## Problem details
Only one stretch of the data below should be repeated: the lines from the line containing "yellow cake [211,209,297,294]" through the line containing "white traffic cone", inclusive, exactly as they are.

(Excerpts from a dataset)
-*-*-

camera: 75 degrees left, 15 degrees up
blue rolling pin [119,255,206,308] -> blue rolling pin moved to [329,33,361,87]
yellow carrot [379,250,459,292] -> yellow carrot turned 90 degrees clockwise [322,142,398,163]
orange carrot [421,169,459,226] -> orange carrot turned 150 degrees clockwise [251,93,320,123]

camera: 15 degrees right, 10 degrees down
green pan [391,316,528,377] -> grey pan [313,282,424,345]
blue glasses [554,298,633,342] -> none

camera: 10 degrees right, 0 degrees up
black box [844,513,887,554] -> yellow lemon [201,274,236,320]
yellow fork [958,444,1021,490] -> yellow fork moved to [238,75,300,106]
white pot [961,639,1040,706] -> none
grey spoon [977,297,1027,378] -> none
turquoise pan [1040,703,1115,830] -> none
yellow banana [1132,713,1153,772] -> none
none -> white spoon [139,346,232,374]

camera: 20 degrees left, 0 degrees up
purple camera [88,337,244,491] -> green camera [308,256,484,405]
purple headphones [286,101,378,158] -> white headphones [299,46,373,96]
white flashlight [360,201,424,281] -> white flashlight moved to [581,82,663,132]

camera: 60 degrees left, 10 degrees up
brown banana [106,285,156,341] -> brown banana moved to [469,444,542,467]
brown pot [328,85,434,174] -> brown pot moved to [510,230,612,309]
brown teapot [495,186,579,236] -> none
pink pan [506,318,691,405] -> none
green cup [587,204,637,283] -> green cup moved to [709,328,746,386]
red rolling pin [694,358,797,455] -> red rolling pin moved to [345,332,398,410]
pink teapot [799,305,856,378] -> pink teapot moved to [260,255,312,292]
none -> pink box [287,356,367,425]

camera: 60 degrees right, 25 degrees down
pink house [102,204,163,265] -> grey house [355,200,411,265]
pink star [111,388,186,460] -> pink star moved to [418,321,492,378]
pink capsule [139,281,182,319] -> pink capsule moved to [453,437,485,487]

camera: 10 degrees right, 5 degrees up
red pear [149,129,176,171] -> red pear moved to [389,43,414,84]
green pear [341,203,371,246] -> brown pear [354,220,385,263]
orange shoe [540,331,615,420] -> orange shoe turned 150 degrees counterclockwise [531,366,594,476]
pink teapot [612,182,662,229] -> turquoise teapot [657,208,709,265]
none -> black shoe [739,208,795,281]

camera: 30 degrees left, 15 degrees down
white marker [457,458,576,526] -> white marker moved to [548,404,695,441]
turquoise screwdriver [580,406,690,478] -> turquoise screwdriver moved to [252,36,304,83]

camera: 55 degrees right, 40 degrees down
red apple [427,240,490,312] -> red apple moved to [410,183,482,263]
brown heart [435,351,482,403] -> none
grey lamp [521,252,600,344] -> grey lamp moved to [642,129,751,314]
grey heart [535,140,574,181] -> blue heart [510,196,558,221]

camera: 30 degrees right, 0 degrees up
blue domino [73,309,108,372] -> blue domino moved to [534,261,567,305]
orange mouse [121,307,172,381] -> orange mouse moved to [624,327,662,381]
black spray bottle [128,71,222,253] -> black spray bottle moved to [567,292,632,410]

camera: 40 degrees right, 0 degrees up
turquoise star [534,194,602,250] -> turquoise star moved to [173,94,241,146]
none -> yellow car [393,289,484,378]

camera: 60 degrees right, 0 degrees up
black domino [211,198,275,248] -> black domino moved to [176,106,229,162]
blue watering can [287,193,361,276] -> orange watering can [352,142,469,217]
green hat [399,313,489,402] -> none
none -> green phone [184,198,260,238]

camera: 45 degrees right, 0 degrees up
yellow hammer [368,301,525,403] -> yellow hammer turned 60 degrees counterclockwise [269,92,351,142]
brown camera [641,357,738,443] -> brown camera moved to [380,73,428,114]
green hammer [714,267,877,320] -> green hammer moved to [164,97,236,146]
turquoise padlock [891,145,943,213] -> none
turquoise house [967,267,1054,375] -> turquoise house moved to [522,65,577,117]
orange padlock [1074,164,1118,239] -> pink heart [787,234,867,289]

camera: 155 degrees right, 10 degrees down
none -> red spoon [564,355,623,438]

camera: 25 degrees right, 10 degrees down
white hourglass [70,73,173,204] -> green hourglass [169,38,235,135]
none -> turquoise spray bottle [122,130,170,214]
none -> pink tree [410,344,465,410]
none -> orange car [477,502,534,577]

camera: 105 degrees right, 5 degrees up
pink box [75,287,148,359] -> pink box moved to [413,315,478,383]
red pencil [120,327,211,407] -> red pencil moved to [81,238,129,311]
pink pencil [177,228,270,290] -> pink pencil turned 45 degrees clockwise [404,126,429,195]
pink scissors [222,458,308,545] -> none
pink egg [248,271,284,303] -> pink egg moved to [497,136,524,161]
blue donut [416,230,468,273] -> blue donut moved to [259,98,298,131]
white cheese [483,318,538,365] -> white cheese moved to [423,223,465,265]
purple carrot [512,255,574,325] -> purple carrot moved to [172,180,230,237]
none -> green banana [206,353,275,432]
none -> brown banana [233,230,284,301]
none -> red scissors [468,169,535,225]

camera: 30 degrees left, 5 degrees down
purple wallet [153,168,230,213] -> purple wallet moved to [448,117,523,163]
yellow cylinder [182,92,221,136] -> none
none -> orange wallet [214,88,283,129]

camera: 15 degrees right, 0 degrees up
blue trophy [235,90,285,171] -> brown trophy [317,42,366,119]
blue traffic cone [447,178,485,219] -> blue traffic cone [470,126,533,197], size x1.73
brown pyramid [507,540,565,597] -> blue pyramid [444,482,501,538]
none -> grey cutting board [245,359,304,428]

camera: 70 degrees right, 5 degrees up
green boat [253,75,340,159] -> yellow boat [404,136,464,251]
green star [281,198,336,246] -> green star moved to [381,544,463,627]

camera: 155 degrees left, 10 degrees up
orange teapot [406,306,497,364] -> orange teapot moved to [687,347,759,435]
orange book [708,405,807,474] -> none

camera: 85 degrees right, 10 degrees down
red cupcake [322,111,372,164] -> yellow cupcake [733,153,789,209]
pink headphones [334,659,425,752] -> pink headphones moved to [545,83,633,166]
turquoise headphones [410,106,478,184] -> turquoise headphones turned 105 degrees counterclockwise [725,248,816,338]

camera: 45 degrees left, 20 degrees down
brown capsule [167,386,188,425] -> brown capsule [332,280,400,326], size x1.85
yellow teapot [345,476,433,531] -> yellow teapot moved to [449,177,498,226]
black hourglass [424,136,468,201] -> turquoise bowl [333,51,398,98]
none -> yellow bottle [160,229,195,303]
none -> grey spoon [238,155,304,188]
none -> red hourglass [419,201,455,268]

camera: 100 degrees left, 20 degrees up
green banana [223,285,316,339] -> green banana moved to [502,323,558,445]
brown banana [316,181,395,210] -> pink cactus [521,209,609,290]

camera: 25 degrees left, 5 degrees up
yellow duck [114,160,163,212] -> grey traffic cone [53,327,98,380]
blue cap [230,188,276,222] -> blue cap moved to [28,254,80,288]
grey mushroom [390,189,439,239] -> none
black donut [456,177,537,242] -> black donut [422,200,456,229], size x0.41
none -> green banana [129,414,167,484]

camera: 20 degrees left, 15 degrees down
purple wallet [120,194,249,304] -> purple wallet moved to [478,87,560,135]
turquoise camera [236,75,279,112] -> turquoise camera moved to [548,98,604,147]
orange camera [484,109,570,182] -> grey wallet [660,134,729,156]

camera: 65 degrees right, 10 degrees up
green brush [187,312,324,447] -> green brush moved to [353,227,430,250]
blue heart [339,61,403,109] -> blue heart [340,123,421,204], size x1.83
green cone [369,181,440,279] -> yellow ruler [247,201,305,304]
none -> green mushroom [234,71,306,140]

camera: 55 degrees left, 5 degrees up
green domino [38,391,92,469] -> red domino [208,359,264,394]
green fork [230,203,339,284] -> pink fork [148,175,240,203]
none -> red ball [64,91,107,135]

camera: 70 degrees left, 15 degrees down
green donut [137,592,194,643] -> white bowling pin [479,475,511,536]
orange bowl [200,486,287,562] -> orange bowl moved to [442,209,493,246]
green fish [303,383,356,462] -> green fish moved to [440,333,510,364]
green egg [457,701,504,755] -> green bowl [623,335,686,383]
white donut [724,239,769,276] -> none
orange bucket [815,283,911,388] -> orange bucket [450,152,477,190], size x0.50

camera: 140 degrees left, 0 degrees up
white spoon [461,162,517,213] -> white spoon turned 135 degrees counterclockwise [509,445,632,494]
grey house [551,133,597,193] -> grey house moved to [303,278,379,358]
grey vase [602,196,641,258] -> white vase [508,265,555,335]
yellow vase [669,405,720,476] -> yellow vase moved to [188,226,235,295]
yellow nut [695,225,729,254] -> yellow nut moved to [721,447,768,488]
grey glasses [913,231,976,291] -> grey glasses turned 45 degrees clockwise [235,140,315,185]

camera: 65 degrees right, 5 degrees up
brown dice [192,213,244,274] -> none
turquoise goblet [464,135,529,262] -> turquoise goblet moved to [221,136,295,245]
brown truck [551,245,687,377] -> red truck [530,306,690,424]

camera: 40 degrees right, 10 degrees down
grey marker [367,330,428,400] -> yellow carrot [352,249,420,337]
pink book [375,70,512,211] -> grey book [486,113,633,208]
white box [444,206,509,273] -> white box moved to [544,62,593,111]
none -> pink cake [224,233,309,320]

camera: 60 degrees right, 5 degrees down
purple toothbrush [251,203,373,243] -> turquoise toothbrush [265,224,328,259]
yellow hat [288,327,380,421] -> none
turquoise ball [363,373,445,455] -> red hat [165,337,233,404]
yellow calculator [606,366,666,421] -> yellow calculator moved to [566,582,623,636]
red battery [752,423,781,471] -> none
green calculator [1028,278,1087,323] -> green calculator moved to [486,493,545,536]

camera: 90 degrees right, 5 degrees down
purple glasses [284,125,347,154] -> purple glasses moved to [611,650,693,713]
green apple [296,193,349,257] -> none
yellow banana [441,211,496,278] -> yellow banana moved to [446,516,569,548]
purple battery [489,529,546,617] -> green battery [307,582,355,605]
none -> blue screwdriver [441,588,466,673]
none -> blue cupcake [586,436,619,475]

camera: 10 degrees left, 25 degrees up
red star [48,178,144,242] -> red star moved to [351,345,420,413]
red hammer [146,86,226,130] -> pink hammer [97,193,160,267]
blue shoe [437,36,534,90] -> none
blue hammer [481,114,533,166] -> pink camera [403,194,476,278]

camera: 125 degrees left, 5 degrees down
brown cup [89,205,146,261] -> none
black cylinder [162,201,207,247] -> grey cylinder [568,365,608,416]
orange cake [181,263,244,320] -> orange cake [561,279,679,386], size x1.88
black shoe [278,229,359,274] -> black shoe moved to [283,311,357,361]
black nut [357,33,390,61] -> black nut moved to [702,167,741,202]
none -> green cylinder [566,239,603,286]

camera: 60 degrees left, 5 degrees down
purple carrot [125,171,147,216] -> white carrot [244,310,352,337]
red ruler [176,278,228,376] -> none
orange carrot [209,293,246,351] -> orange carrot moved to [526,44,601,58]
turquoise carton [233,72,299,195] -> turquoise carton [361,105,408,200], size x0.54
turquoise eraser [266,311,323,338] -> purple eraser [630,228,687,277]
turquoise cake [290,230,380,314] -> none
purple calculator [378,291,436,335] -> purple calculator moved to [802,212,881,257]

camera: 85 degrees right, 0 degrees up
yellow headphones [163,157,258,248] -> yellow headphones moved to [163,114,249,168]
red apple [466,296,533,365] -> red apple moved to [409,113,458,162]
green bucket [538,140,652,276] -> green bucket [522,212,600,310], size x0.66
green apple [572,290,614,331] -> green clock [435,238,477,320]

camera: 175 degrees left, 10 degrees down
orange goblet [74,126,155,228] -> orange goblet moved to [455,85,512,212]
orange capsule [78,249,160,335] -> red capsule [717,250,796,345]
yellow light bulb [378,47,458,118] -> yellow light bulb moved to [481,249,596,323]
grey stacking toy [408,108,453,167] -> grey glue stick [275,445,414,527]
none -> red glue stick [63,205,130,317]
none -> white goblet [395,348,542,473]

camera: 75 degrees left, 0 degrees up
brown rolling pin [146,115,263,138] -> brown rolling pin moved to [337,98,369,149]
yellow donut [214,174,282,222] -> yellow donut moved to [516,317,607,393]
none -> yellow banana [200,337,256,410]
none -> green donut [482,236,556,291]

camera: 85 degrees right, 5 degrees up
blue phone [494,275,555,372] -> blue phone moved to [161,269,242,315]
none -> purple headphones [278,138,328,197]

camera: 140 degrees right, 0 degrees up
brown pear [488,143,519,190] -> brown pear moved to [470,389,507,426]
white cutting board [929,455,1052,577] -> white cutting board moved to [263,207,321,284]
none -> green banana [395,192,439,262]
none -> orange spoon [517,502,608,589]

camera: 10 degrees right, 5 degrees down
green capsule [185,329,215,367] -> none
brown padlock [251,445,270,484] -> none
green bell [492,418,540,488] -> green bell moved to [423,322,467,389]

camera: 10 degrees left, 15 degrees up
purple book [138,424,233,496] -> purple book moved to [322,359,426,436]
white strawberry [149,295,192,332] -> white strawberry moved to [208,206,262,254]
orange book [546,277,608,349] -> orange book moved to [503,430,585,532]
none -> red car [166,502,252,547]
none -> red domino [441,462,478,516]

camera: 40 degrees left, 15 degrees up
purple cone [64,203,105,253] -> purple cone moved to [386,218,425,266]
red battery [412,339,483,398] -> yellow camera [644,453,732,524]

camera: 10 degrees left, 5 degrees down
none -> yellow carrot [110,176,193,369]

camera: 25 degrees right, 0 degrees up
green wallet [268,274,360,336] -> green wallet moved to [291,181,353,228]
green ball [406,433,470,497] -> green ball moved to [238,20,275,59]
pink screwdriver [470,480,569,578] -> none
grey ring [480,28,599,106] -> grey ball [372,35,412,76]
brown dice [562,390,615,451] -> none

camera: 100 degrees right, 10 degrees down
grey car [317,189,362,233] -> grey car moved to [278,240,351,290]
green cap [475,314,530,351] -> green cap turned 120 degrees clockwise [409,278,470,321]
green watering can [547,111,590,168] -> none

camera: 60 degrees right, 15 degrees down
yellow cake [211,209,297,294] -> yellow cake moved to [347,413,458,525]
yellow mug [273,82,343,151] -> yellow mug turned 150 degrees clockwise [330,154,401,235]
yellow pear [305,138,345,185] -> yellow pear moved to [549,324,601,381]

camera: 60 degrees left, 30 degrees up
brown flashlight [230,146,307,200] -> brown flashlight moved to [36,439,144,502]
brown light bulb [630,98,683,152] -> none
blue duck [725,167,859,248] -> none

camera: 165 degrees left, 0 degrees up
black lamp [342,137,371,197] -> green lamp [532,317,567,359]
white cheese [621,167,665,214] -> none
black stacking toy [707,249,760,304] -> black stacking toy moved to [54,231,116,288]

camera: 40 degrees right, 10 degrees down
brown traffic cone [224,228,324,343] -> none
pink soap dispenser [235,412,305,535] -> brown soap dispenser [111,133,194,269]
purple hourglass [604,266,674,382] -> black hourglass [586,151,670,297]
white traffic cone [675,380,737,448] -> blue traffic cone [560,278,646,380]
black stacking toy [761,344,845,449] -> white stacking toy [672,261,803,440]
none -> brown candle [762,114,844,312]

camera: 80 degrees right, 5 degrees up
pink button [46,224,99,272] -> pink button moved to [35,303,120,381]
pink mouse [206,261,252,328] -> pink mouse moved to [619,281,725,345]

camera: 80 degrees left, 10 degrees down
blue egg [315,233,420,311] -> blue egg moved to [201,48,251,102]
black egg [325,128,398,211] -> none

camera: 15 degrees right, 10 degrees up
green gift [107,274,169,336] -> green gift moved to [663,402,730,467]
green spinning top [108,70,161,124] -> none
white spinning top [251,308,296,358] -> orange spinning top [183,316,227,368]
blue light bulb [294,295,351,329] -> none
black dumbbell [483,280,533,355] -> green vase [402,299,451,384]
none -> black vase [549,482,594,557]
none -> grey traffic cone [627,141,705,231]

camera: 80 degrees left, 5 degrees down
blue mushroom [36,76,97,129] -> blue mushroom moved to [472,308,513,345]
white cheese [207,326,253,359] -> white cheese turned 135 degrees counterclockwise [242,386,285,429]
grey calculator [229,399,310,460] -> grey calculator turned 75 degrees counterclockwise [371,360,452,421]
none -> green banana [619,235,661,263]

-*-*-

## Solution to this problem
yellow cake [211,209,297,294] -> yellow cake moved to [347,413,458,525]
yellow mug [273,82,343,151] -> yellow mug turned 150 degrees clockwise [330,154,401,235]
yellow pear [305,138,345,185] -> yellow pear moved to [549,324,601,381]

camera: 60 degrees left, 30 degrees up
brown flashlight [230,146,307,200] -> brown flashlight moved to [36,439,144,502]
brown light bulb [630,98,683,152] -> none
blue duck [725,167,859,248] -> none

camera: 165 degrees left, 0 degrees up
black lamp [342,137,371,197] -> green lamp [532,317,567,359]
white cheese [621,167,665,214] -> none
black stacking toy [707,249,760,304] -> black stacking toy moved to [54,231,116,288]

camera: 40 degrees right, 10 degrees down
brown traffic cone [224,228,324,343] -> none
pink soap dispenser [235,412,305,535] -> brown soap dispenser [111,133,194,269]
purple hourglass [604,266,674,382] -> black hourglass [586,151,670,297]
white traffic cone [675,380,737,448] -> blue traffic cone [560,278,646,380]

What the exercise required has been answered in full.